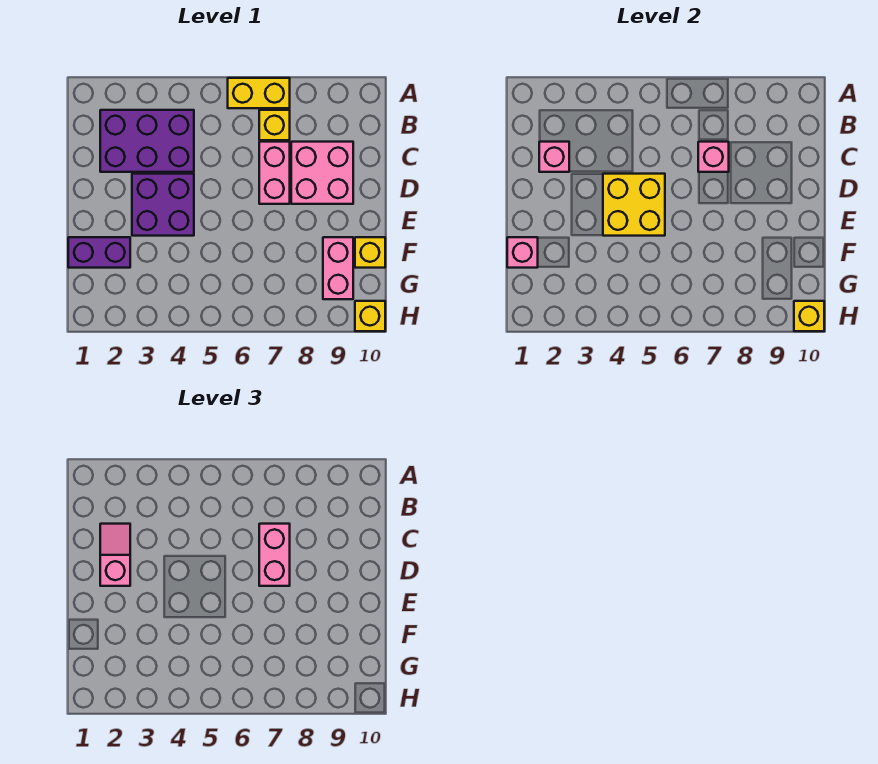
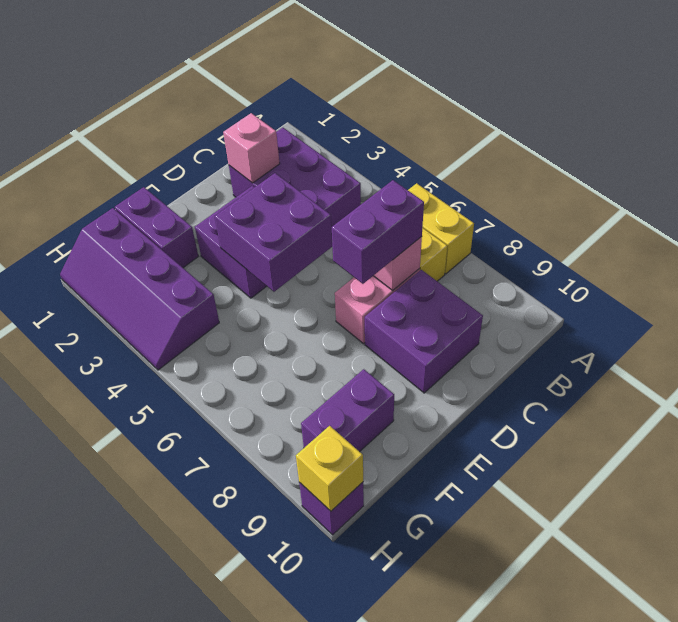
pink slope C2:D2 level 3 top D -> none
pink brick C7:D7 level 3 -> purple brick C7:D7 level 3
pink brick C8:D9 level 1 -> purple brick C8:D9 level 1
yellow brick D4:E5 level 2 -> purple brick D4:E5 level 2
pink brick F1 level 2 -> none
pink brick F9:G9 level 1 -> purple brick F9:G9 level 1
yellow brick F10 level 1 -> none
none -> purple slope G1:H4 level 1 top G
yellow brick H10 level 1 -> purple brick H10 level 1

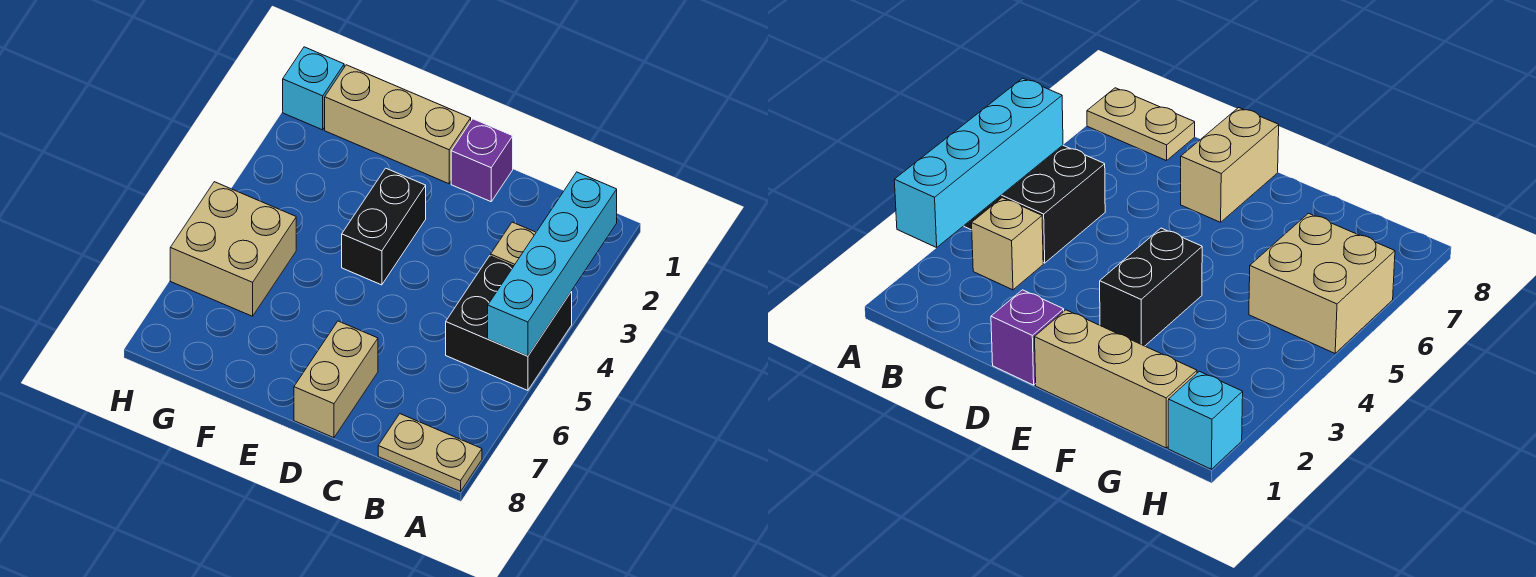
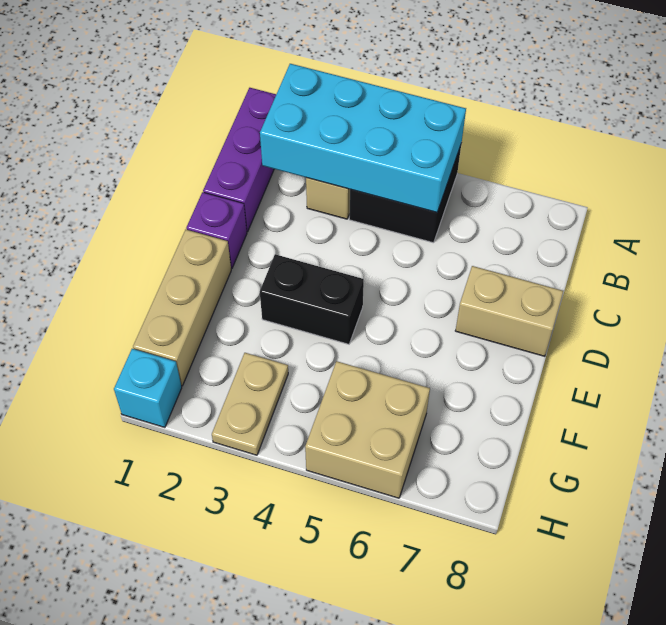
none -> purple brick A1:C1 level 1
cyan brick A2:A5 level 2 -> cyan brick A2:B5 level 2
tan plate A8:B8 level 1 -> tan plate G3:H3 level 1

================

Your assignment
Every line from the one containing "yellow brick F10 level 1 -> none" through the end of the entries above, both included, should be extracted exactly, with pictures left out.

Result of the task
yellow brick F10 level 1 -> none
none -> purple slope G1:H4 level 1 top G
yellow brick H10 level 1 -> purple brick H10 level 1

none -> purple brick A1:C1 level 1
cyan brick A2:A5 level 2 -> cyan brick A2:B5 level 2
tan plate A8:B8 level 1 -> tan plate G3:H3 level 1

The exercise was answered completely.